(Study material)

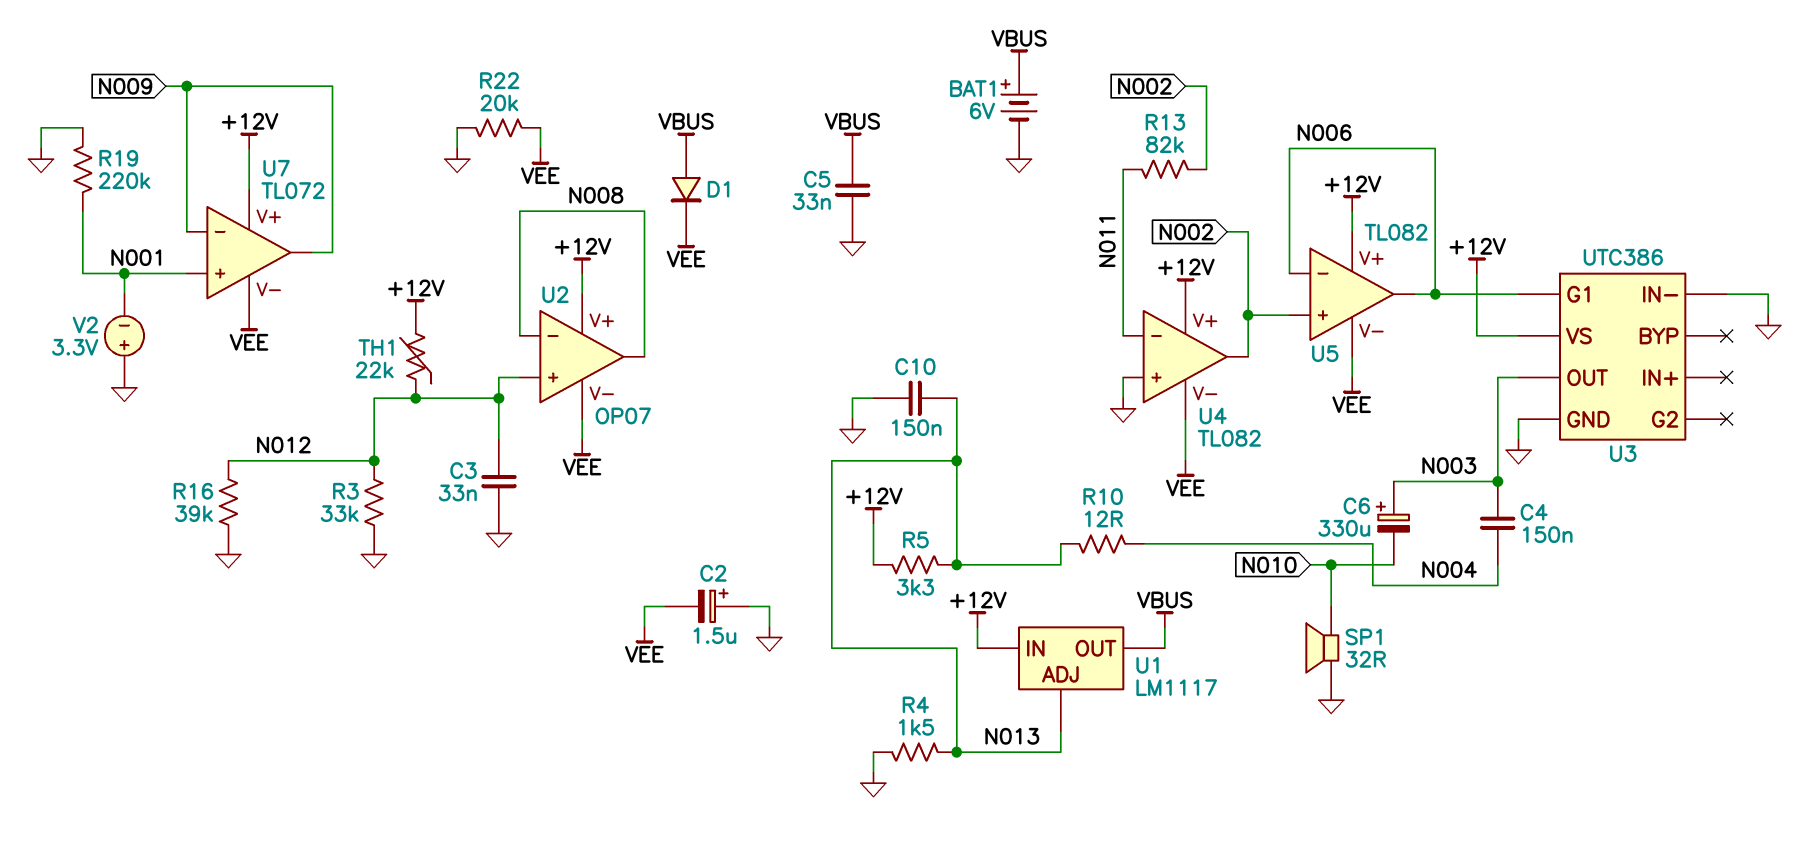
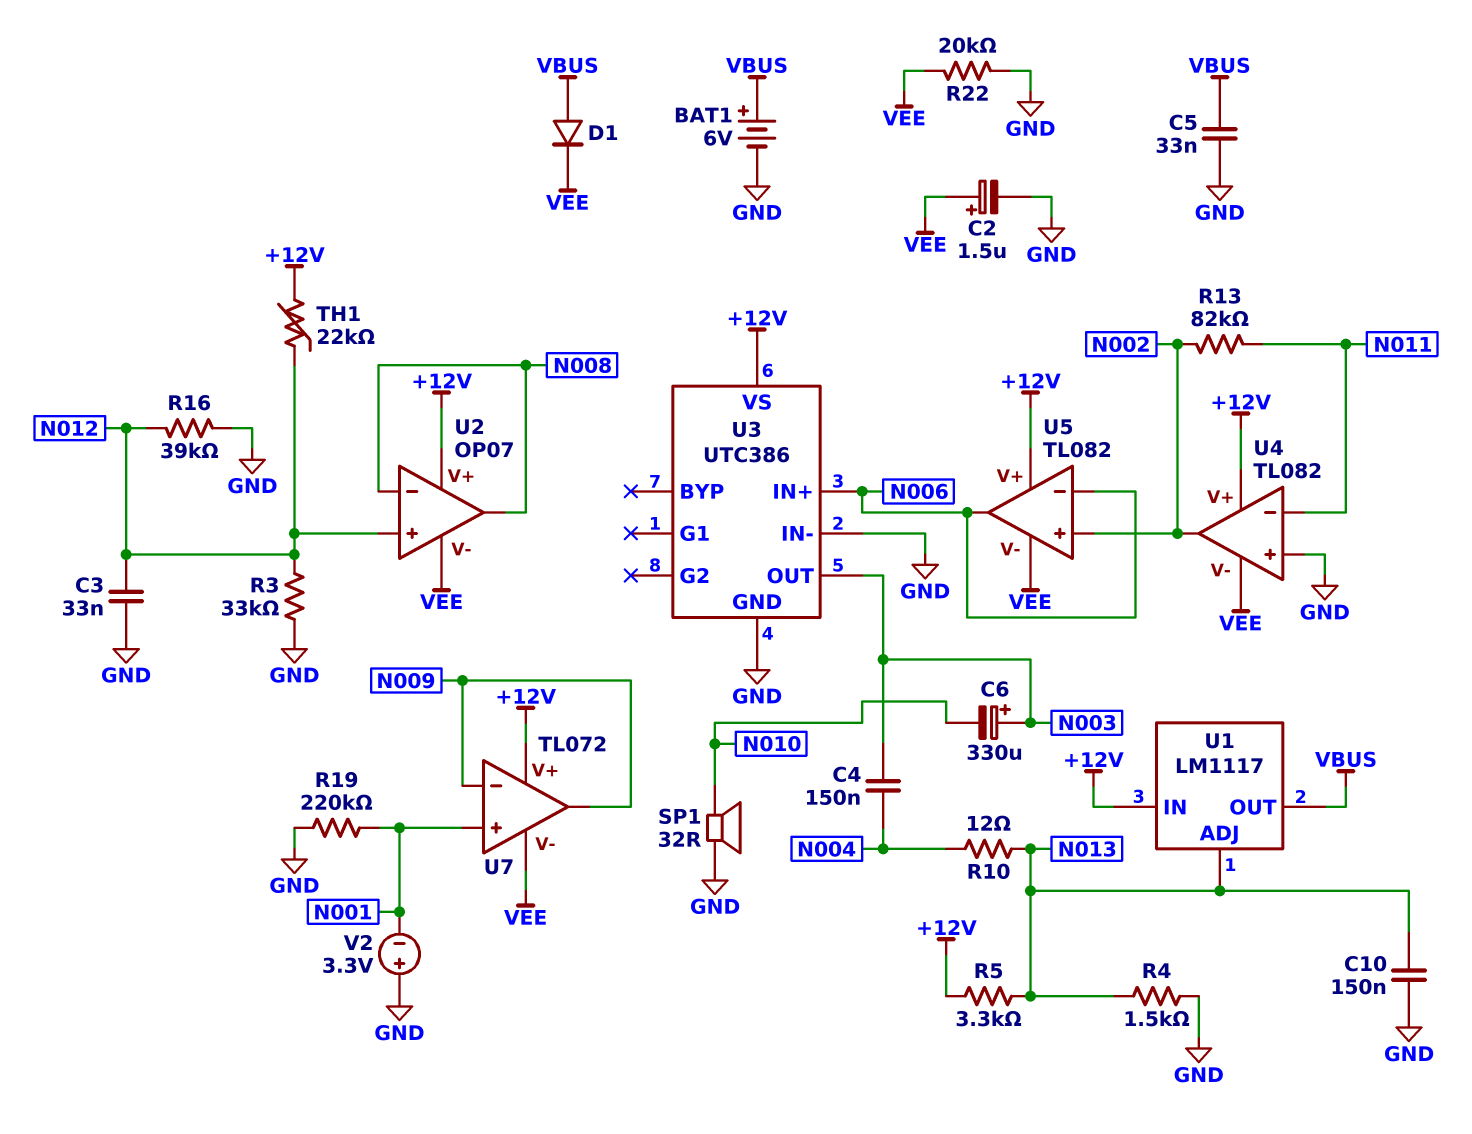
C2: 1.5uF (plus GND, minus VEE) -> 1.5uF (plus VEE, minus GND)
U3 pin G1: N006 -> none
U3 pin IN+: none -> N006

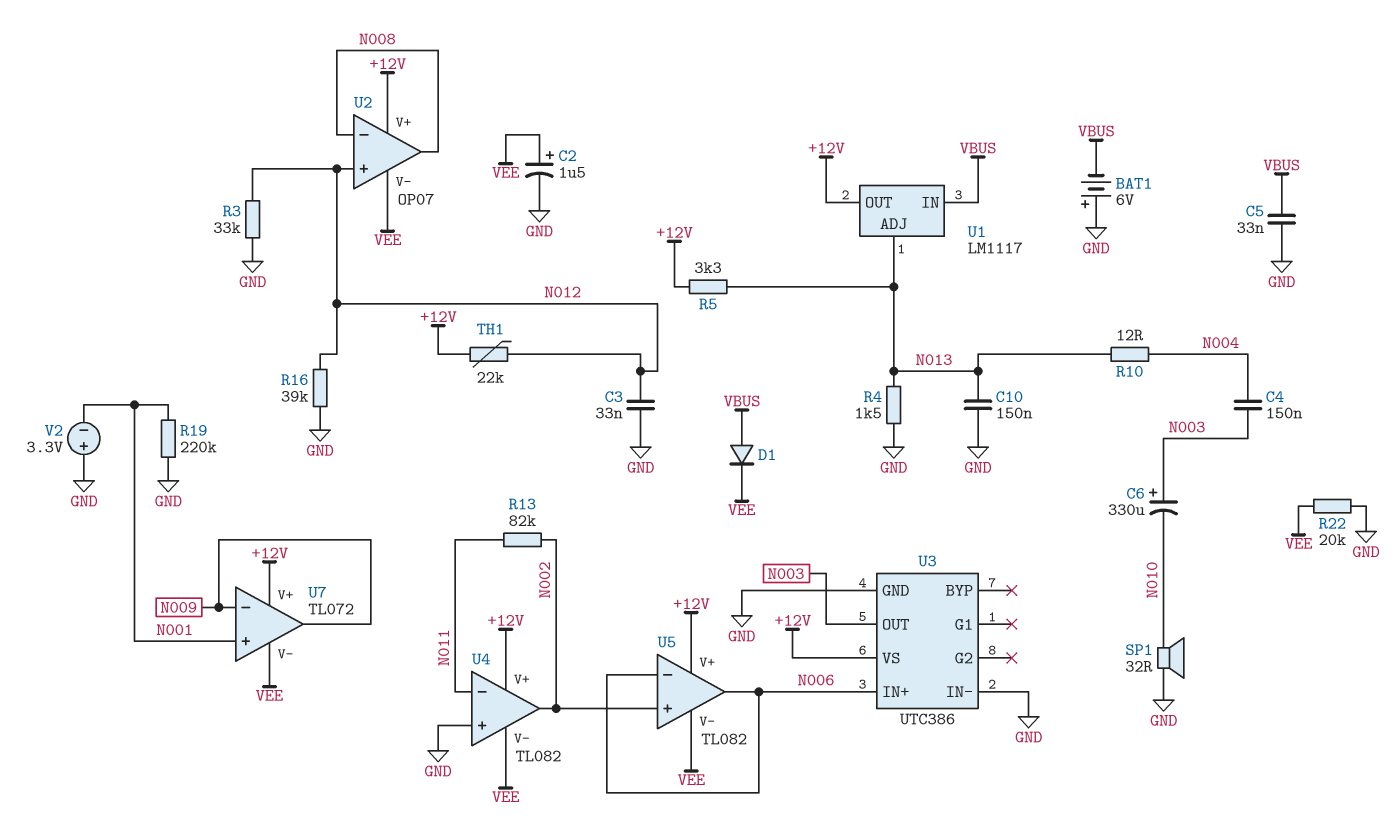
BAT1: 6V (plus VBUS, minus GND) -> 6V (plus GND, minus VBUS)
U1 pin IN: +12V -> VBUS
U1 pin OUT: VBUS -> +12V

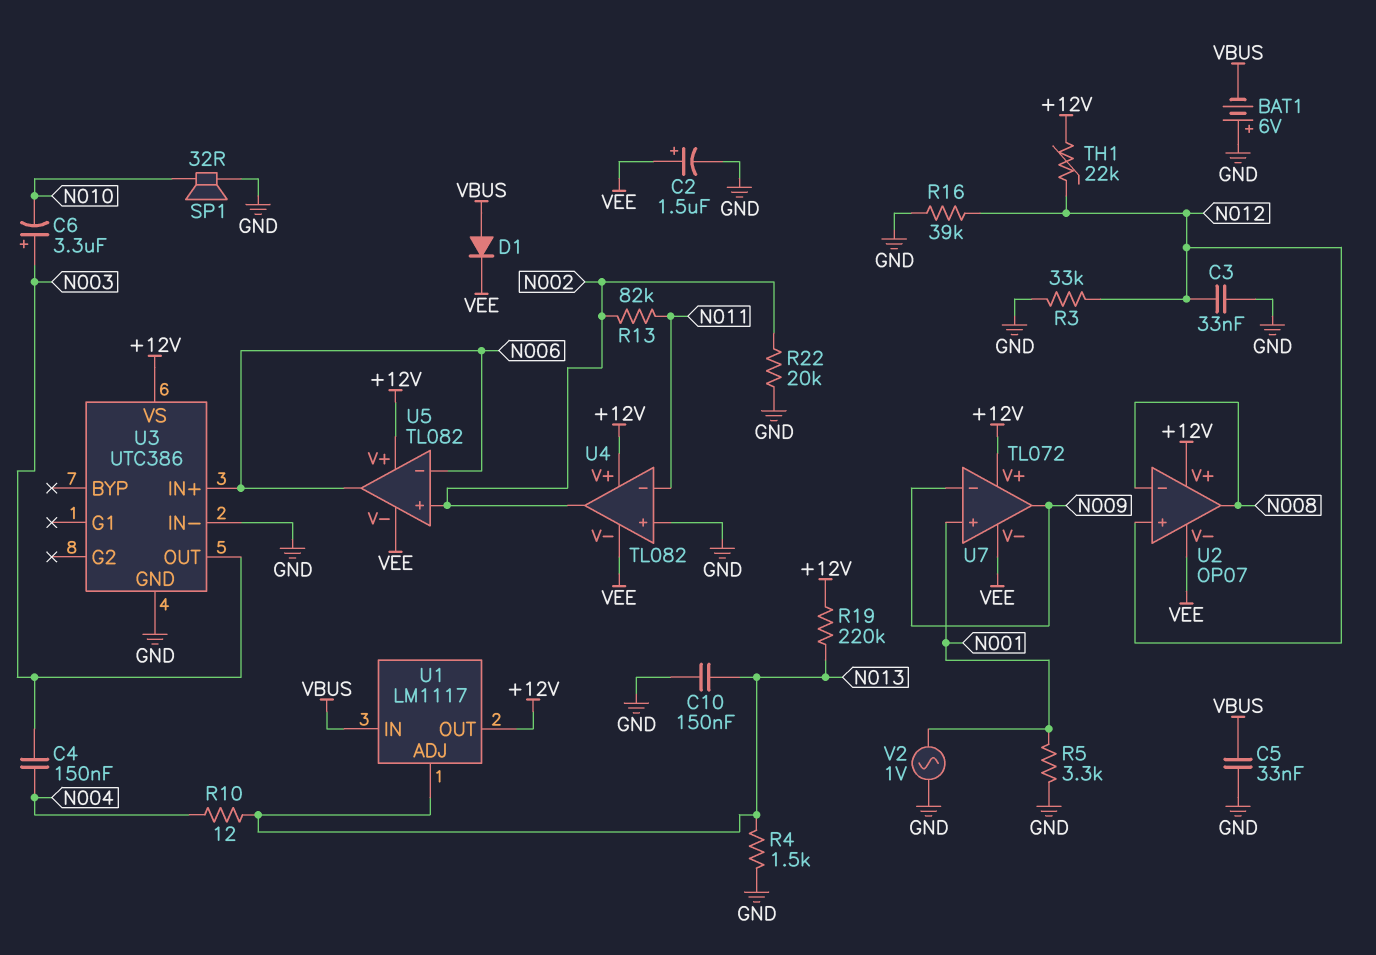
C6: 330uF (plus N003, minus N010) -> 3.3uF (plus N003, minus N010)
R5: 3.3k (+12V, N013) -> 3.3k (GND, N001)
R19: 220k (GND, N001) -> 220k (+12V, N013)
R22: 20k (GND, VEE) -> 20k (GND, N002)
V2: 3.3V (plus GND, minus N001) -> AC 1V (GND, N001)

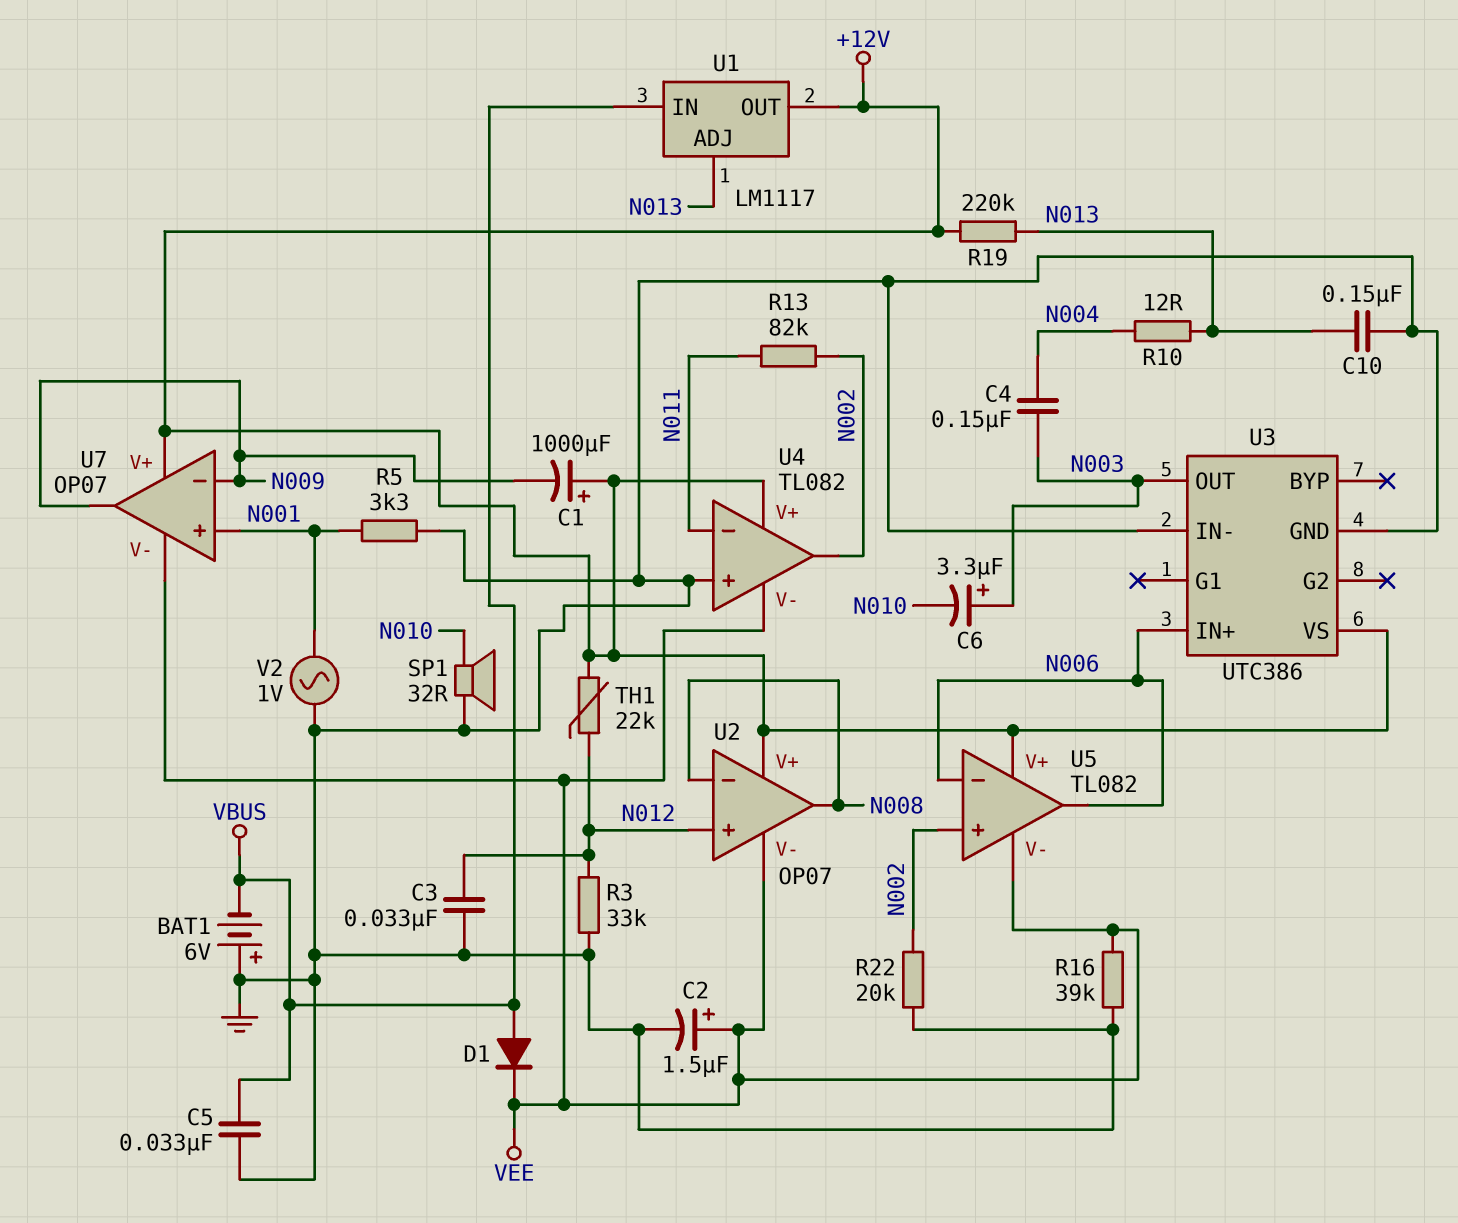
C1: none -> 1000uF (plus +12V, minus N009)
R4: 1.5k (GND, N013) -> none
R16: 39k (GND, N012) -> 39k (GND, VEE)
U7: TL072 -> OP07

(End Study material)

## Directions for this task
All lines from the line containing "U1 pin IN: +12V -> VBUS" through the end of the listing above are to be given again exactly; pictures are not part of the copy.

## Answer box
U1 pin IN: +12V -> VBUS
U1 pin OUT: VBUS -> +12V

C6: 330uF (plus N003, minus N010) -> 3.3uF (plus N003, minus N010)
R5: 3.3k (+12V, N013) -> 3.3k (GND, N001)
R19: 220k (GND, N001) -> 220k (+12V, N013)
R22: 20k (GND, VEE) -> 20k (GND, N002)
V2: 3.3V (plus GND, minus N001) -> AC 1V (GND, N001)

C1: none -> 1000uF (plus +12V, minus N009)
R4: 1.5k (GND, N013) -> none
R16: 39k (GND, N012) -> 39k (GND, VEE)
U7: TL072 -> OP07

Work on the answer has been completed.